What needs to be done - Extract the lines below, starting at the first line and ending at the line that contains "checkered is located", and reproduce them word for word. Leave the pictures out of your answer.

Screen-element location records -
--- start ---

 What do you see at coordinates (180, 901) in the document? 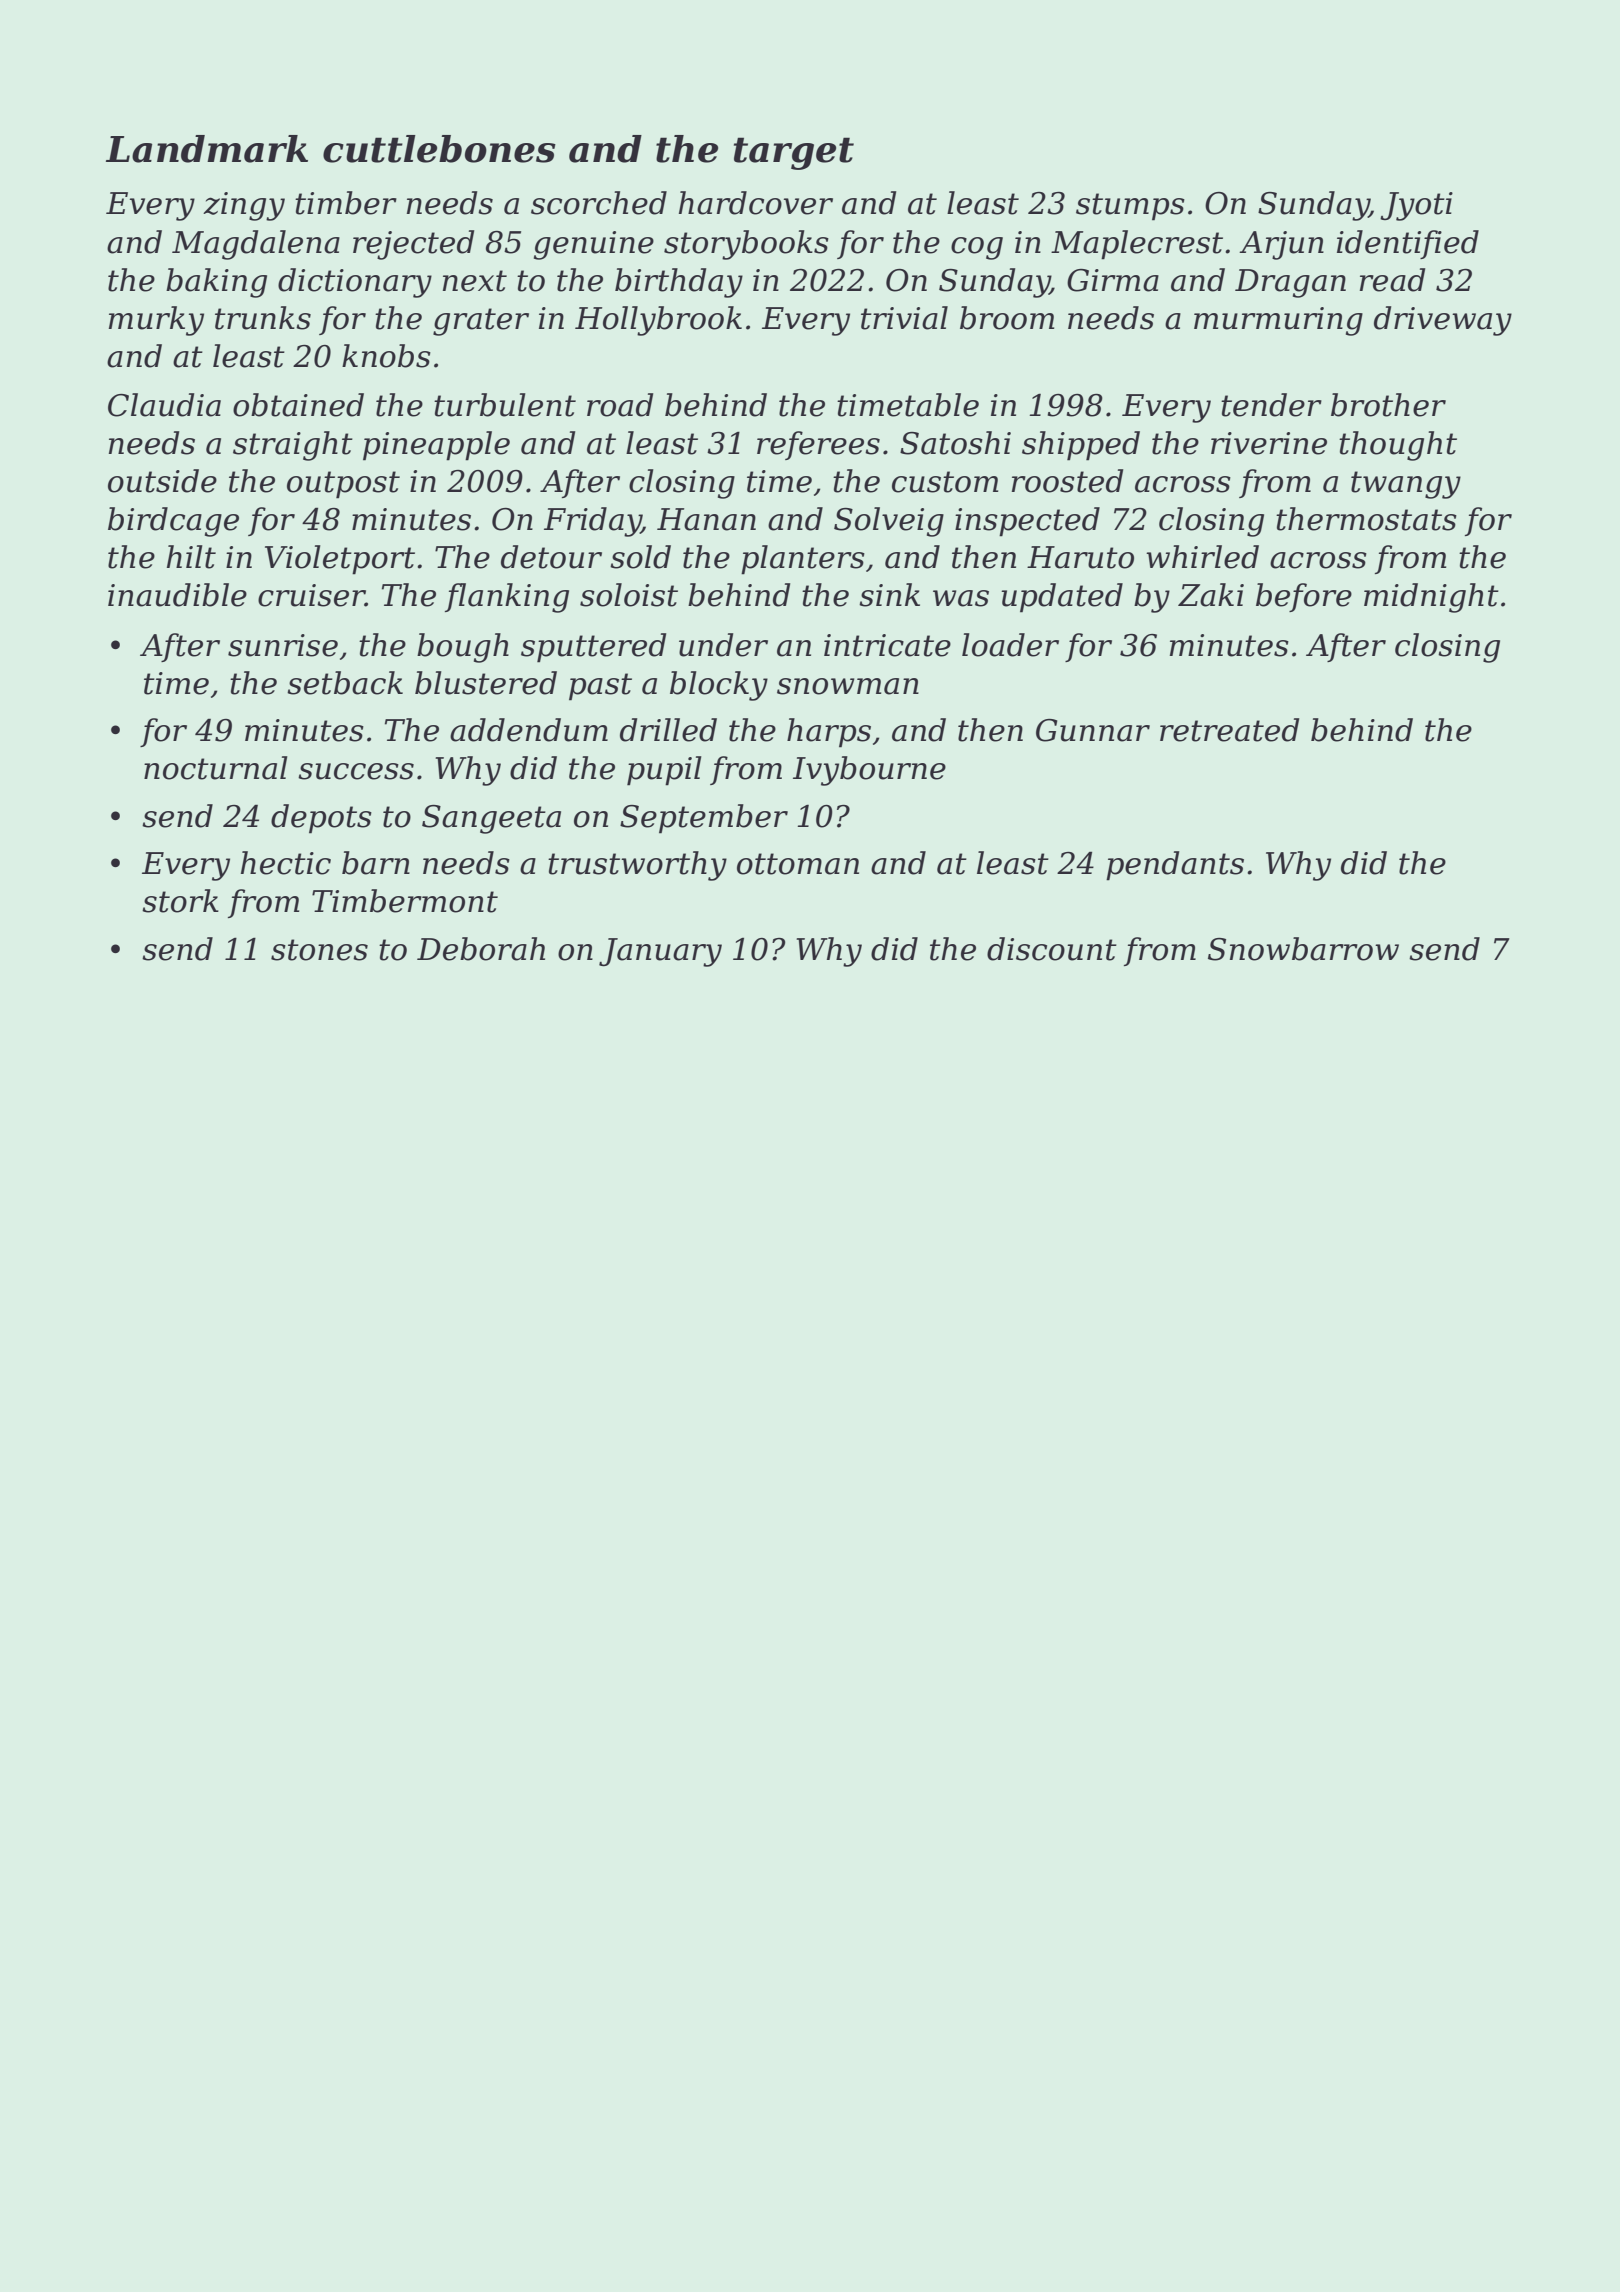
I see `stork` at bounding box center [180, 901].
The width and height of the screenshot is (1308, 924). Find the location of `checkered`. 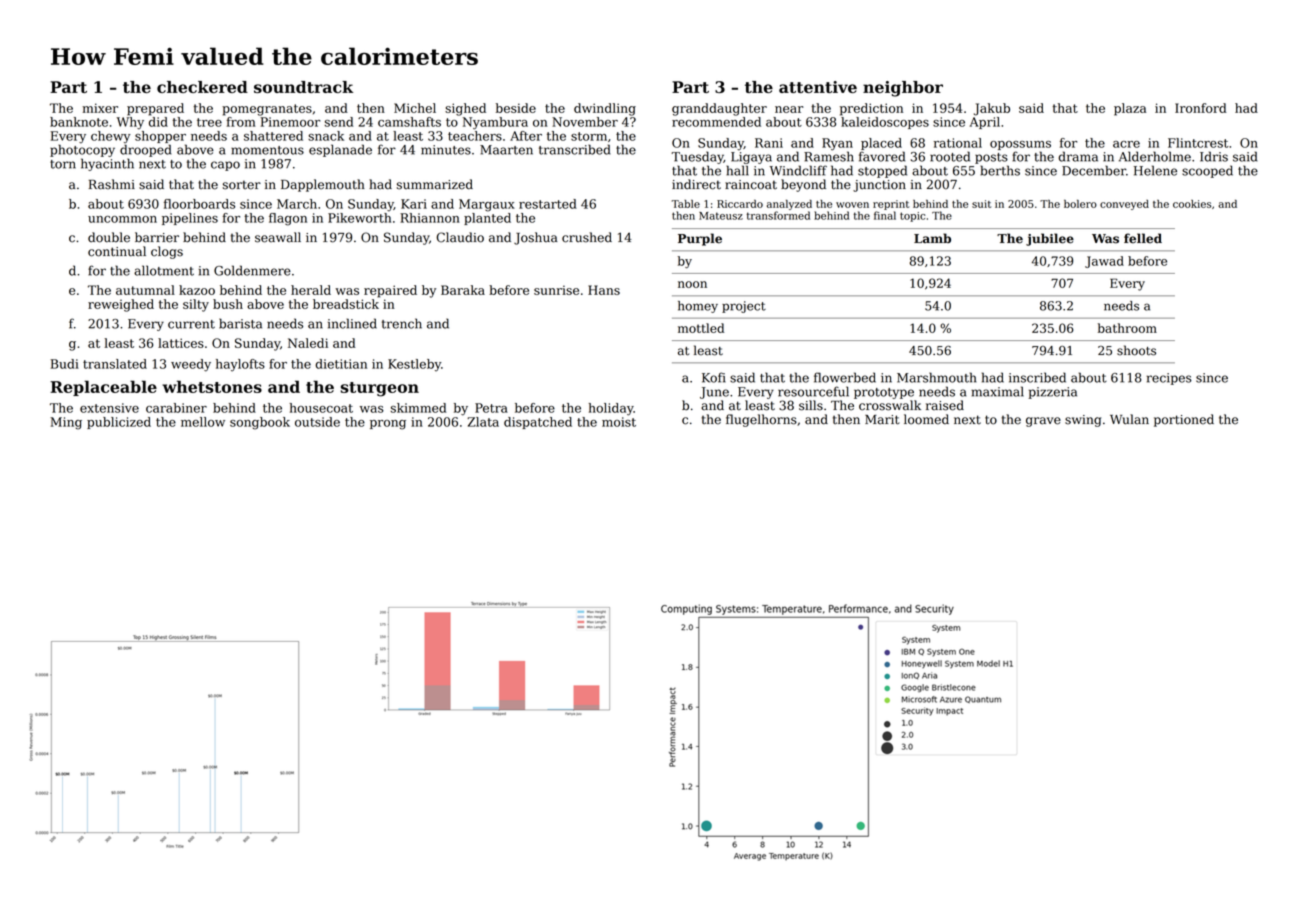

checkered is located at coordinates (202, 87).
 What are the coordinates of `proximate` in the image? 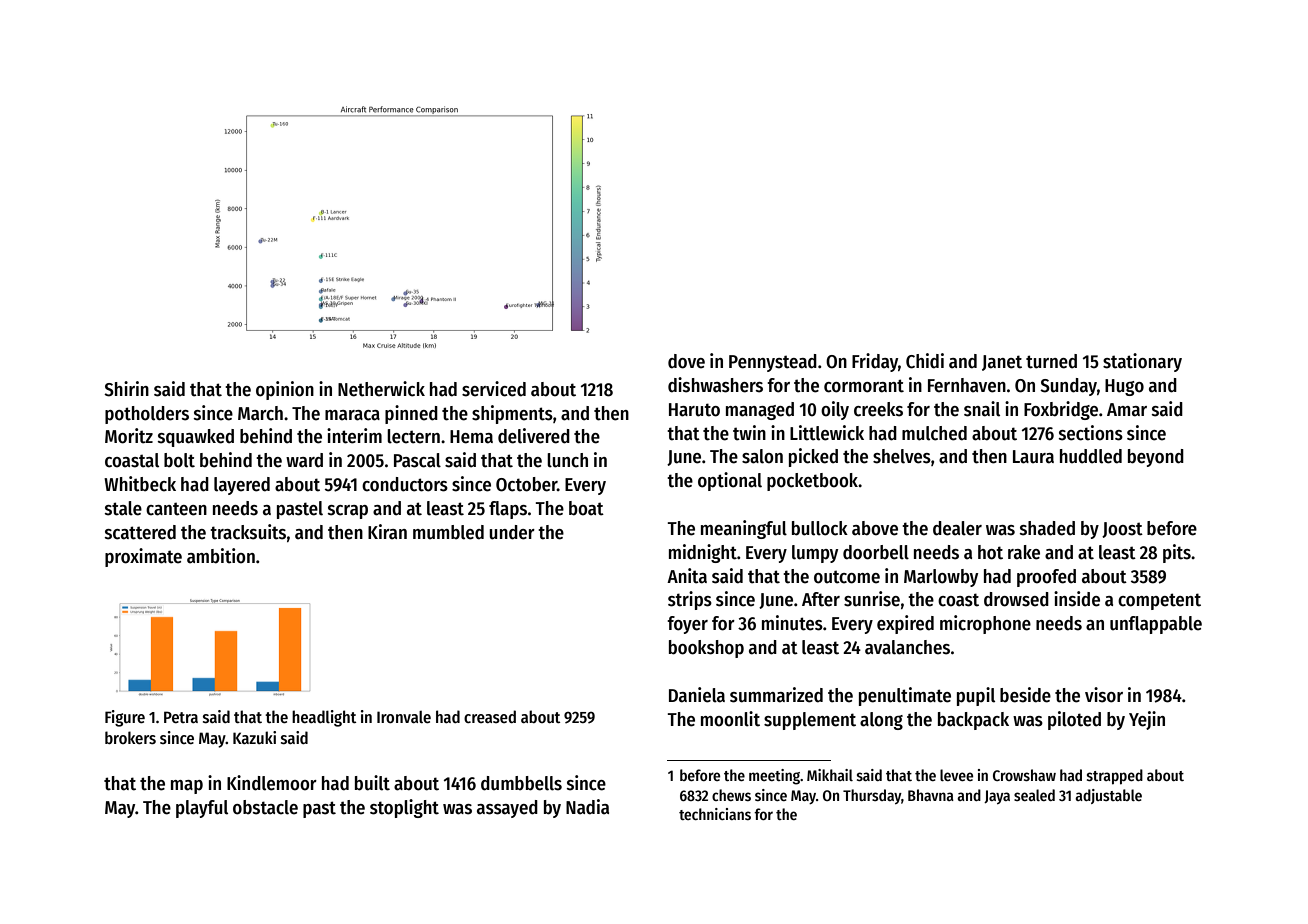 It's located at (143, 557).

--- end ---

Correct result -
 What do you see at coordinates (180, 901) in the document? 
I see `stork` at bounding box center [180, 901].
The width and height of the screenshot is (1308, 924). Find the location of `checkered`. 

checkered is located at coordinates (202, 87).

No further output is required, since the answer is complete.